> WHAT TO PRODUCE: Please collect every line in the data that contains the string "pizz". Case counts.
★ ★ ★ ★ ★
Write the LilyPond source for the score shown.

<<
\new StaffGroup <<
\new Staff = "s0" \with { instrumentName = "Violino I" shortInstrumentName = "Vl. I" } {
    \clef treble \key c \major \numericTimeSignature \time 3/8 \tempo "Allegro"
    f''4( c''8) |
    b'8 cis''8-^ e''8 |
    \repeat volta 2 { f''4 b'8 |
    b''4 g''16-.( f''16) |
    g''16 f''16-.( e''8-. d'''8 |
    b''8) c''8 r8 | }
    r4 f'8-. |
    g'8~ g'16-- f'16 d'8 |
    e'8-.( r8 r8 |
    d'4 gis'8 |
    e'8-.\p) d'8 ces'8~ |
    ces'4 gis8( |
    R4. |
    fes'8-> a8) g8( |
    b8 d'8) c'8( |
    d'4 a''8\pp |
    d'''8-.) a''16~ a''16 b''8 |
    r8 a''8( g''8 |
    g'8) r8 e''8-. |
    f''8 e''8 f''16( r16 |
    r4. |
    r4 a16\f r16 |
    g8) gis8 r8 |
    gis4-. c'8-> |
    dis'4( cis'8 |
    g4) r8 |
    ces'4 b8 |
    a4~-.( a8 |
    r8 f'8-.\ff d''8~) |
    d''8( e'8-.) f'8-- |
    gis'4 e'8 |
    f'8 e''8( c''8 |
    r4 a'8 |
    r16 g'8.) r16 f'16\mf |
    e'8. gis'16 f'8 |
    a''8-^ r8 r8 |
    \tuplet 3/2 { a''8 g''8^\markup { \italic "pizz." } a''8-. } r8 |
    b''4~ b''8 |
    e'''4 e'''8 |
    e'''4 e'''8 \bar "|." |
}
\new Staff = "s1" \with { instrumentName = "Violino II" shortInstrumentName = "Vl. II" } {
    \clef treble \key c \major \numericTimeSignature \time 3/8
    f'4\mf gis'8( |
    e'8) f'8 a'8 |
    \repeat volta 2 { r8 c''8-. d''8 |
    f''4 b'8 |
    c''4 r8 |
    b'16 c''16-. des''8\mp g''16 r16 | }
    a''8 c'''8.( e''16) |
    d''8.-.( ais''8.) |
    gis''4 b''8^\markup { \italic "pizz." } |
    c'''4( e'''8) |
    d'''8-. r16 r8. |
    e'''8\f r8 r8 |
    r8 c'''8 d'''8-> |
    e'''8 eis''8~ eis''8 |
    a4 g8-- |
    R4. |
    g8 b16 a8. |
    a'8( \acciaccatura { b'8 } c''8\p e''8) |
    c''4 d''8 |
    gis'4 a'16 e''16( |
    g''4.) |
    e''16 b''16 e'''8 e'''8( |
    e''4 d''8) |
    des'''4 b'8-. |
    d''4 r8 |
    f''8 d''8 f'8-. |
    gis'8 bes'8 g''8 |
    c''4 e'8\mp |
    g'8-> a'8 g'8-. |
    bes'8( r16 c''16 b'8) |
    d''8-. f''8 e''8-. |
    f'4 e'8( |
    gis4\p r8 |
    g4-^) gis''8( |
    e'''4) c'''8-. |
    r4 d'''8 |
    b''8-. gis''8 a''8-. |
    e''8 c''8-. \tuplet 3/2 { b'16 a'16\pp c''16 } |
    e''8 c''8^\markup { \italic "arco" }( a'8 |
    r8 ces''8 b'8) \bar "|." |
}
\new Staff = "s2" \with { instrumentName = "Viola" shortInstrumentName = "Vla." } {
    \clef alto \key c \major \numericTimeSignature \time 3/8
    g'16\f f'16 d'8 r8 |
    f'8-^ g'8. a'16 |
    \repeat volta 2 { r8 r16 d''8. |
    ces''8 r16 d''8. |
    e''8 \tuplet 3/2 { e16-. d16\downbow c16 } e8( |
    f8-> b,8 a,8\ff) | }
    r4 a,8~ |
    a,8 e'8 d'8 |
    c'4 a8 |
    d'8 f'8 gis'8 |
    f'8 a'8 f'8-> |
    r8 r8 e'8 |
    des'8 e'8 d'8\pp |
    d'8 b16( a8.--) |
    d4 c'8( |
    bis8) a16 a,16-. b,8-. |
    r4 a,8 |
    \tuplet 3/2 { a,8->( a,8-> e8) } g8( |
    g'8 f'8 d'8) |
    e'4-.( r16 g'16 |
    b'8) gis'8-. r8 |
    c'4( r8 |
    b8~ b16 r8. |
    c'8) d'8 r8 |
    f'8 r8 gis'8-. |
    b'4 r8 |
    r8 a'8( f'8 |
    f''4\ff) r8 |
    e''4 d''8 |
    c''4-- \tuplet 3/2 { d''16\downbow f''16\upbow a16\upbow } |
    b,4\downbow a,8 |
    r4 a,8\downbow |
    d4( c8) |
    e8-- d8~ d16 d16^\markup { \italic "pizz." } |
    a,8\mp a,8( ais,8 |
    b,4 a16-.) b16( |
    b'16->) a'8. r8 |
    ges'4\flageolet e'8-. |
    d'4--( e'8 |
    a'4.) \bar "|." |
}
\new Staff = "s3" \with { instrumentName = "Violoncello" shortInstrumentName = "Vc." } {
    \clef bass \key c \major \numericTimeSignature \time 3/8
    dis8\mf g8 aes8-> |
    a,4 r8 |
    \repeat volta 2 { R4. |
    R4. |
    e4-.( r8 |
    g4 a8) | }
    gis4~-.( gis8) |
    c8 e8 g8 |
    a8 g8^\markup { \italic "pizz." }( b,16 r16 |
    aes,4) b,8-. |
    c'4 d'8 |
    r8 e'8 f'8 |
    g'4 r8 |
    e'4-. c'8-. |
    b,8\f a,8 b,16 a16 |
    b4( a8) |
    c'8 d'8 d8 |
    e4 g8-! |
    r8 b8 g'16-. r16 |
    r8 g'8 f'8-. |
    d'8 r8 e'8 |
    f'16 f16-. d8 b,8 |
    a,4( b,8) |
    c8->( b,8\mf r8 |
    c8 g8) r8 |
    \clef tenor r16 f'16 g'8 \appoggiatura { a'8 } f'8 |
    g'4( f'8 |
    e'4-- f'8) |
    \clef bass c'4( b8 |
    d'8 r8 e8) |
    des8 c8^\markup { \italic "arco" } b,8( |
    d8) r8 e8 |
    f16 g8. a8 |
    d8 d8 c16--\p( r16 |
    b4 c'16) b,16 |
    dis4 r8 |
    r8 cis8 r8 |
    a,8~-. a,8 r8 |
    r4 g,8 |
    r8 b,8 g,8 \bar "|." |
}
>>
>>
★ ★ ★ ★ ★
> COMPLETED TASK:
    \tuplet 3/2 { a''8 g''8^\markup { \italic "pizz." } a''8-. } r8 |
    gis''4 b''8^\markup { \italic "pizz." } |
    e8-- d8~ d16 d16^\markup { \italic "pizz." } |
    a8 g8^\markup { \italic "pizz." }( b,16 r16 |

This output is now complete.